▸ **Task description**:
Would you print the data below exactly, leaving out every picture?

▸ **Records from a data source**:
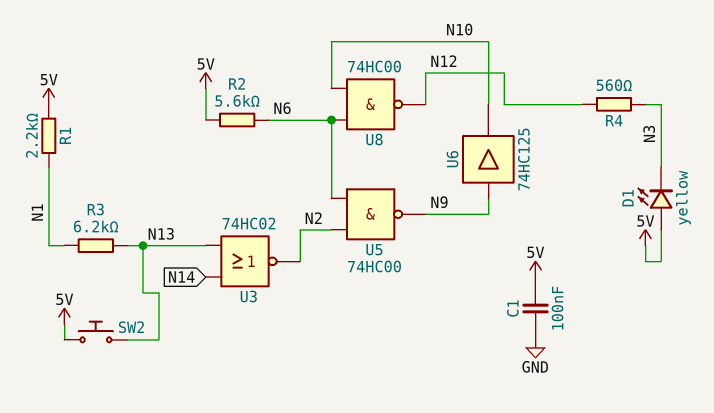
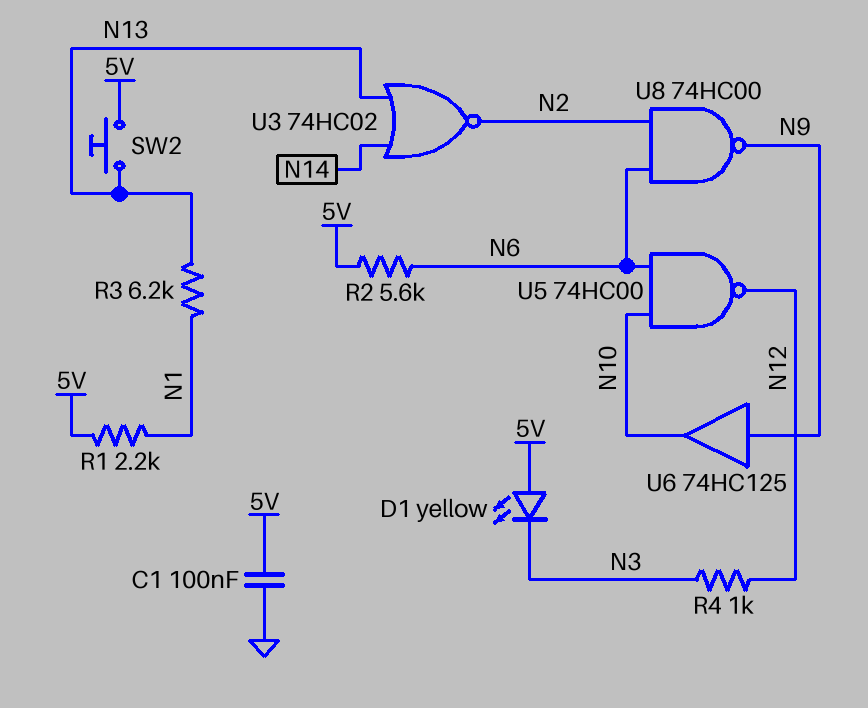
R4: 560 (N3, N12) -> 1k (N3, N12)
U5: NAND 74HC00 (in N2, in N6, out N9) -> NAND 74HC00 (in N6, in N10, out N12)
U8: NAND 74HC00 (in N6, in N10, out N12) -> NAND 74HC00 (in N2, in N6, out N9)

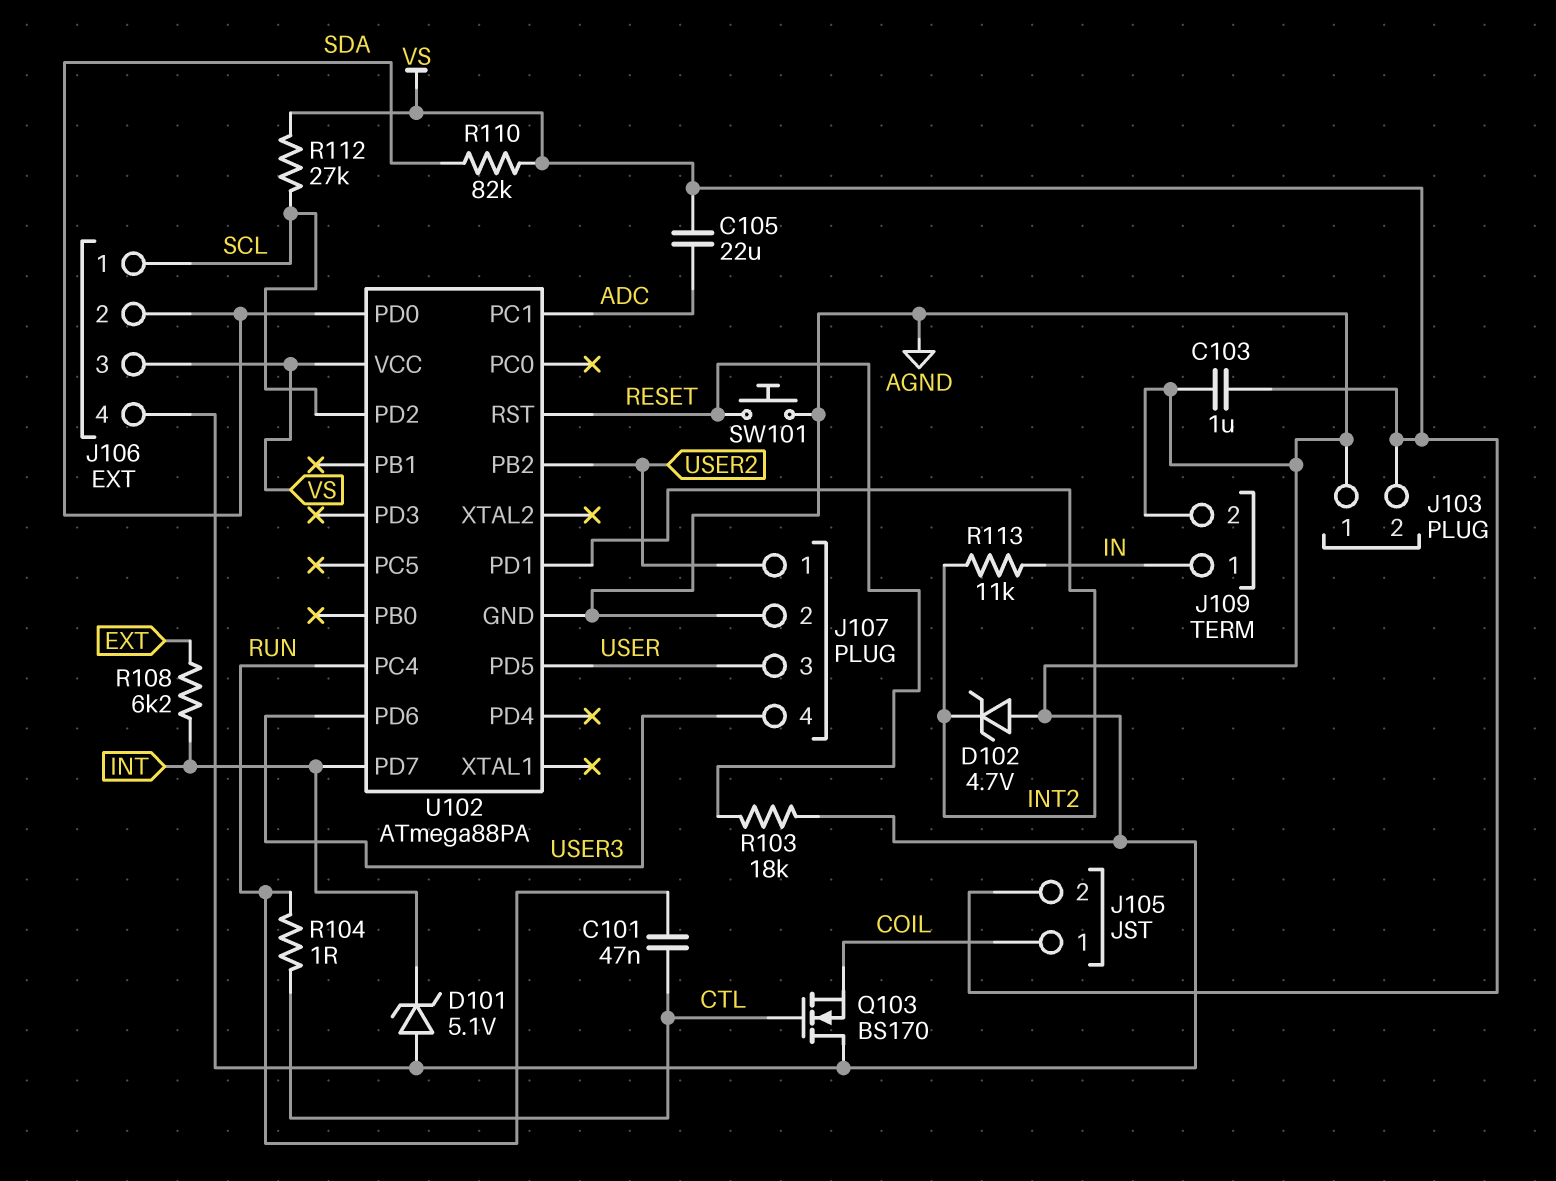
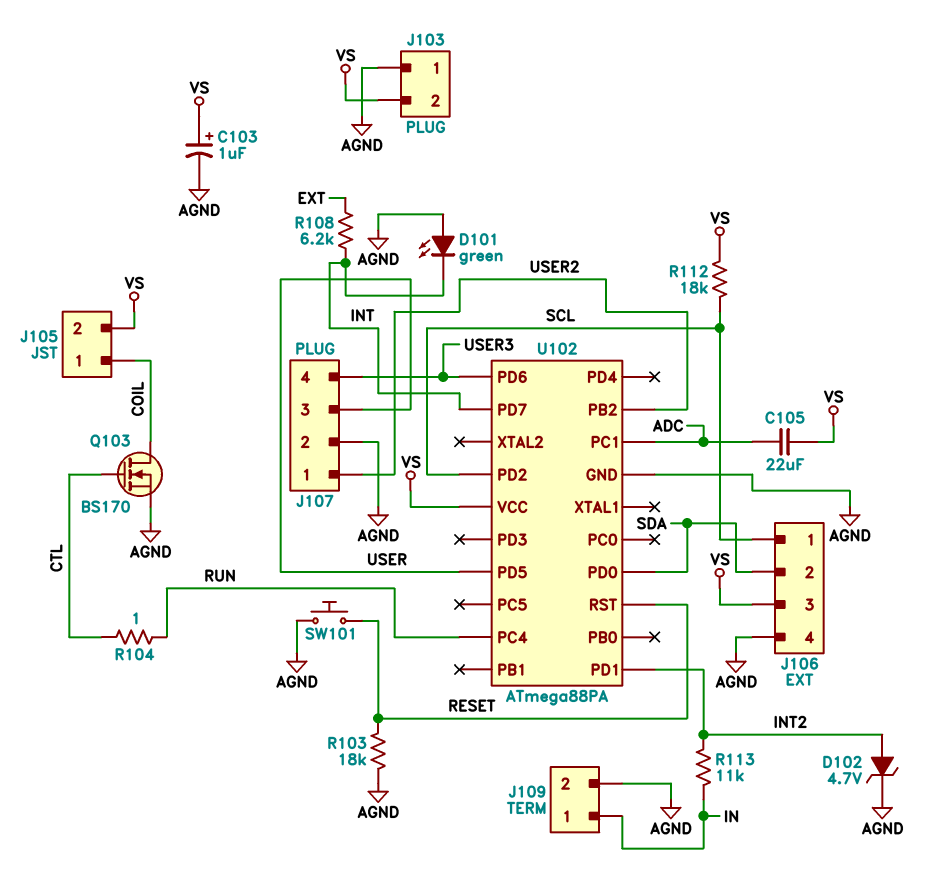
C101: 47nF (CTL, RUN) -> none
C103: 1uF (AGND, VS) -> 1uF (plus VS, minus AGND)
D101: zener 5.1V (A AGND, K INT) -> LED green (A AGND, K INT)
D102: zener 4.7V (A AGND, K INT2) -> zener 4.7V (A INT2, K AGND)
Q103: NMOS BS170 (G CTL, D AGND, S COIL) -> NMOS BS170 (G CTL, D COIL, S AGND)
R110: 82k (SDA, VS) -> none
R112: 27k (SCL, VS) -> 18k (SCL, VS)

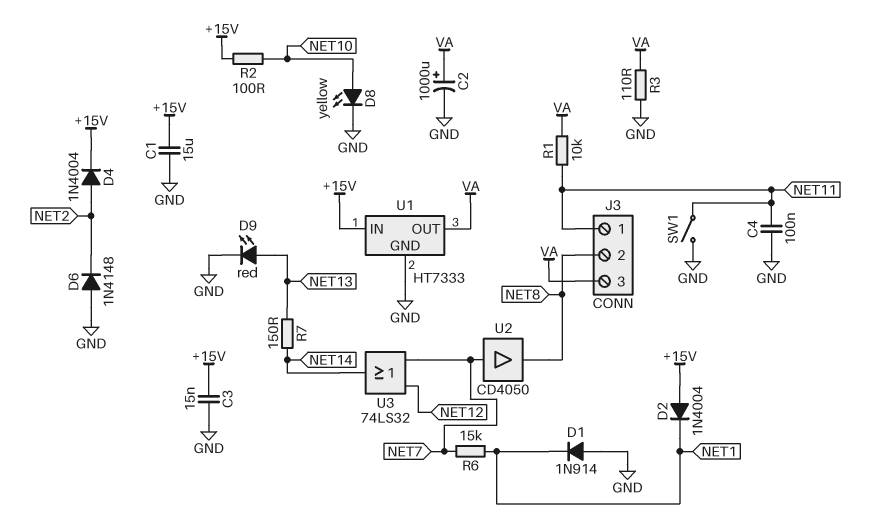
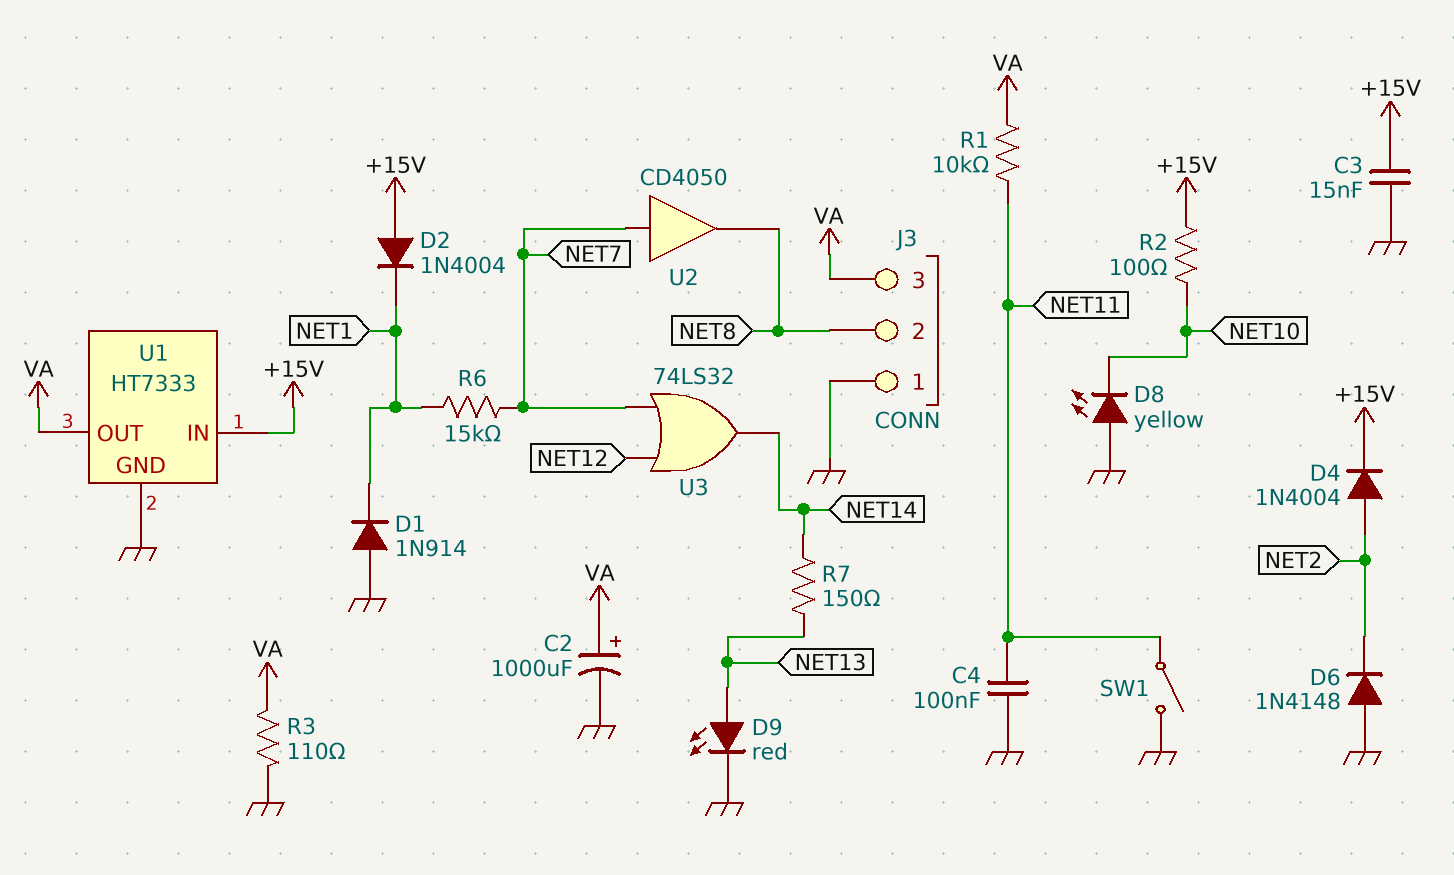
C1: 15uF (+15V, GND) -> none
D8: LED yellow (A NET10, K GND) -> LED yellow (A GND, K NET10)
J3 pin 1: NET11 -> GND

▸ **Result of the task**:
R4: 560 (N3, N12) -> 1k (N3, N12)
U5: NAND 74HC00 (in N2, in N6, out N9) -> NAND 74HC00 (in N6, in N10, out N12)
U8: NAND 74HC00 (in N6, in N10, out N12) -> NAND 74HC00 (in N2, in N6, out N9)

C101: 47nF (CTL, RUN) -> none
C103: 1uF (AGND, VS) -> 1uF (plus VS, minus AGND)
D101: zener 5.1V (A AGND, K INT) -> LED green (A AGND, K INT)
D102: zener 4.7V (A AGND, K INT2) -> zener 4.7V (A INT2, K AGND)
Q103: NMOS BS170 (G CTL, D AGND, S COIL) -> NMOS BS170 (G CTL, D COIL, S AGND)
R110: 82k (SDA, VS) -> none
R112: 27k (SCL, VS) -> 18k (SCL, VS)

C1: 15uF (+15V, GND) -> none
D8: LED yellow (A NET10, K GND) -> LED yellow (A GND, K NET10)
J3 pin 1: NET11 -> GND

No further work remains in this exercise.